What is being asked: Reproduce the entries shown below only from the line with "camera: 15 degrees right, 10 degrees down" down to the line with "(552, 247) = (689, 314): blue", keeping both end lines and copying each one exactly.

─── Task input

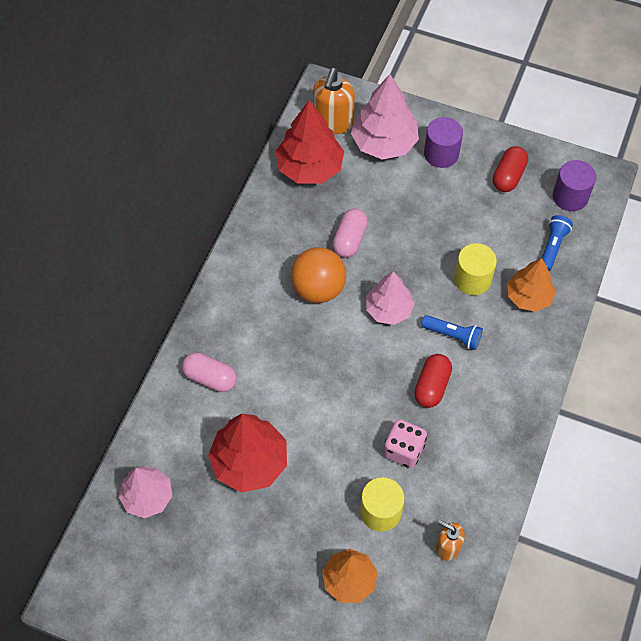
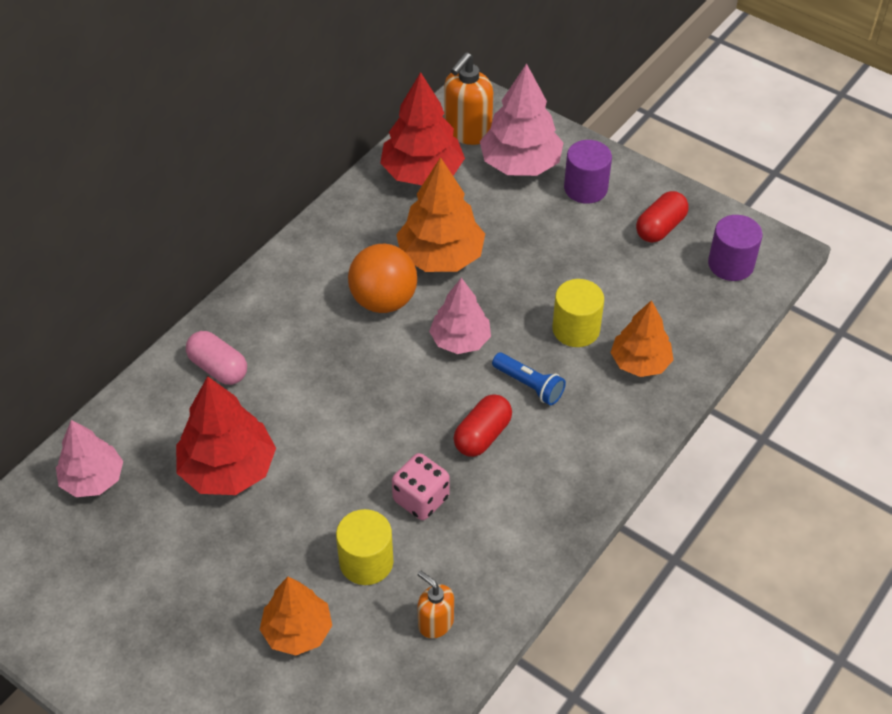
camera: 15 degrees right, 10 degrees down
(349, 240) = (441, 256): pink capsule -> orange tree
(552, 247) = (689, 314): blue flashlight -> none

──────
─── Task input

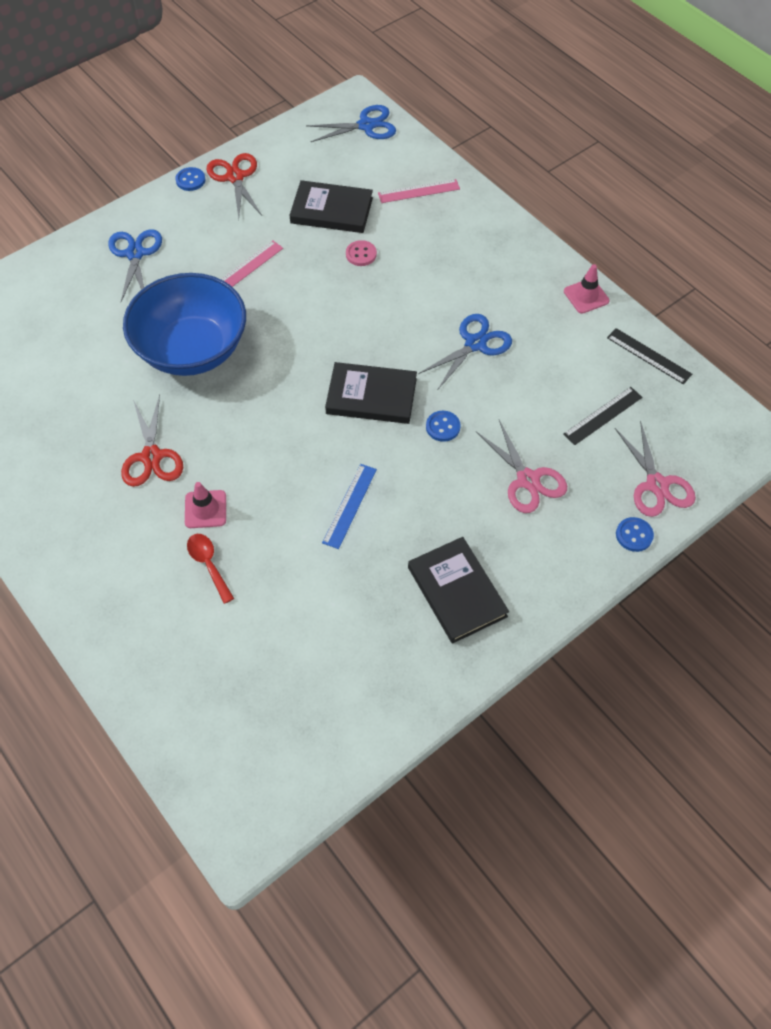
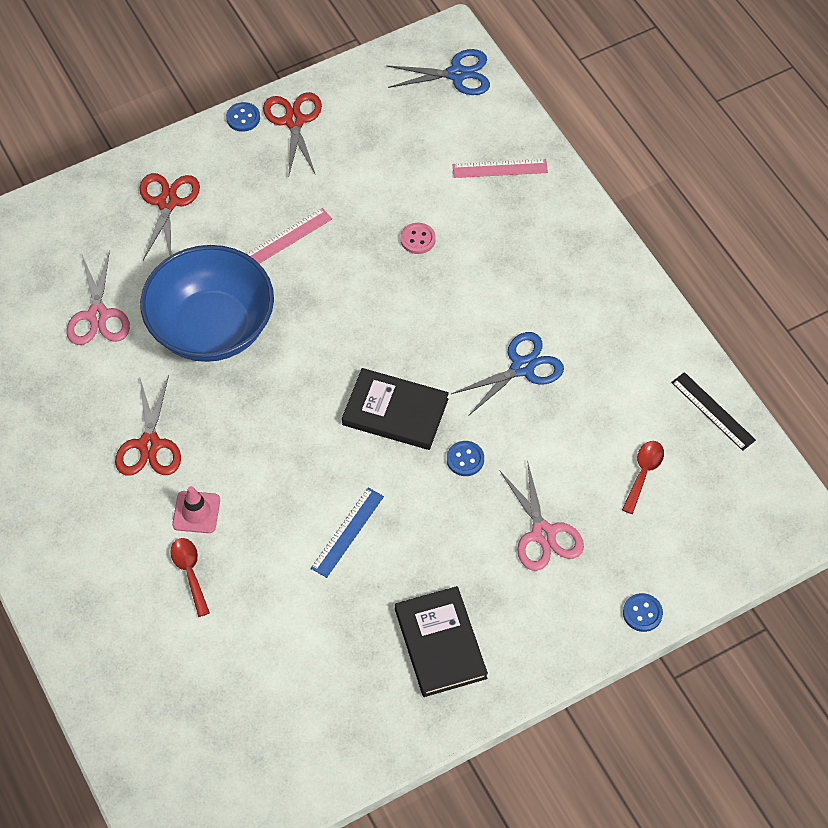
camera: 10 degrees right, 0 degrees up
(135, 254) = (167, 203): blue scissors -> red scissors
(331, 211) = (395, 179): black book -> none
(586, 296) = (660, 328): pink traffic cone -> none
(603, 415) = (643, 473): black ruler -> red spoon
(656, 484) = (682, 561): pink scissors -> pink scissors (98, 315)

──────
─── Task input

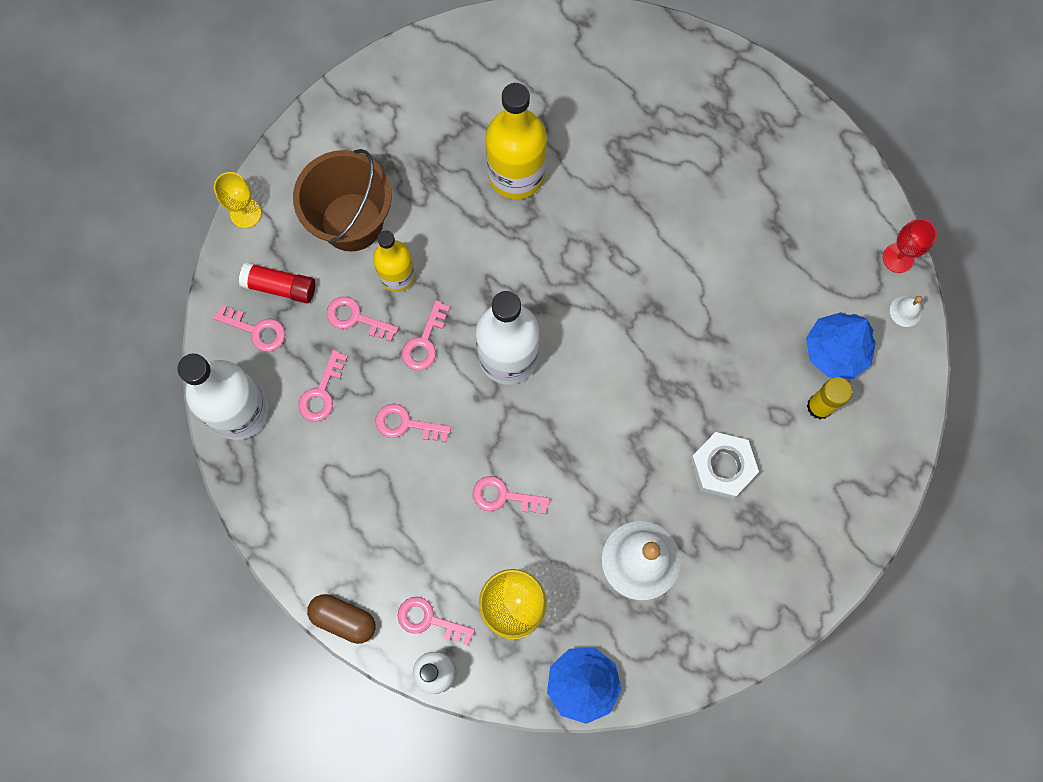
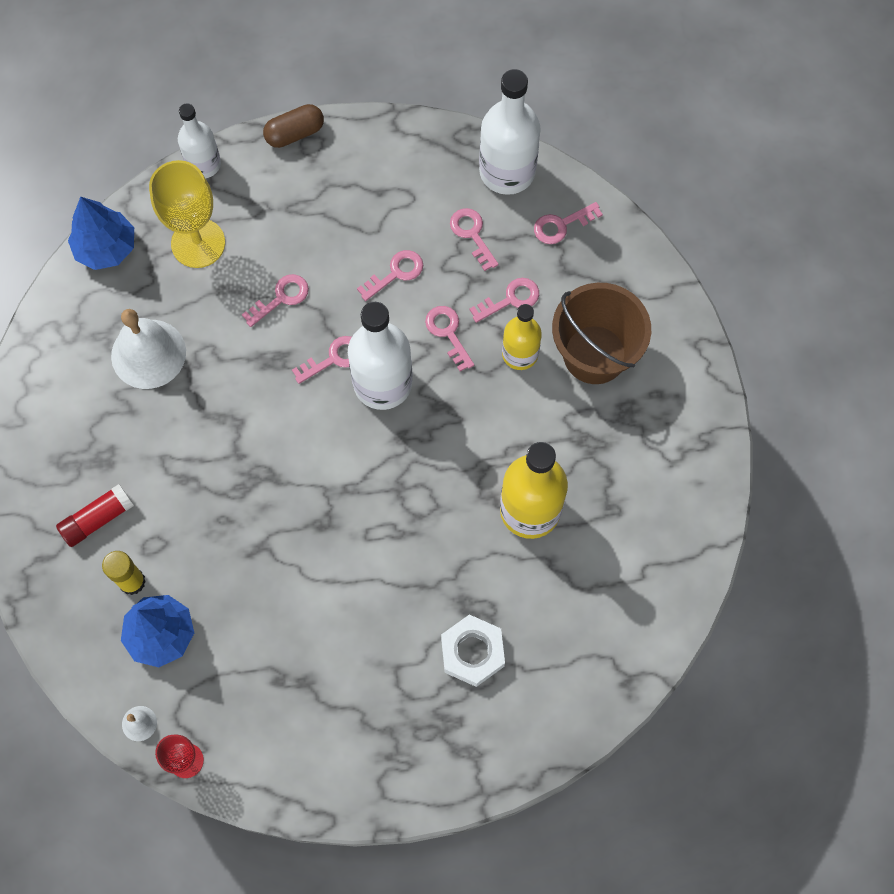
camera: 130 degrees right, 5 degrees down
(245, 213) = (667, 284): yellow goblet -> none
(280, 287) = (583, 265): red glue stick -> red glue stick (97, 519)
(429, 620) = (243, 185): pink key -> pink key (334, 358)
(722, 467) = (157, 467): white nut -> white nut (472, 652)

──────

Solution to the problem:
camera: 15 degrees right, 10 degrees down
(349, 240) = (441, 256): pink capsule -> orange tree
(552, 247) = (689, 314): blue flashlight -> none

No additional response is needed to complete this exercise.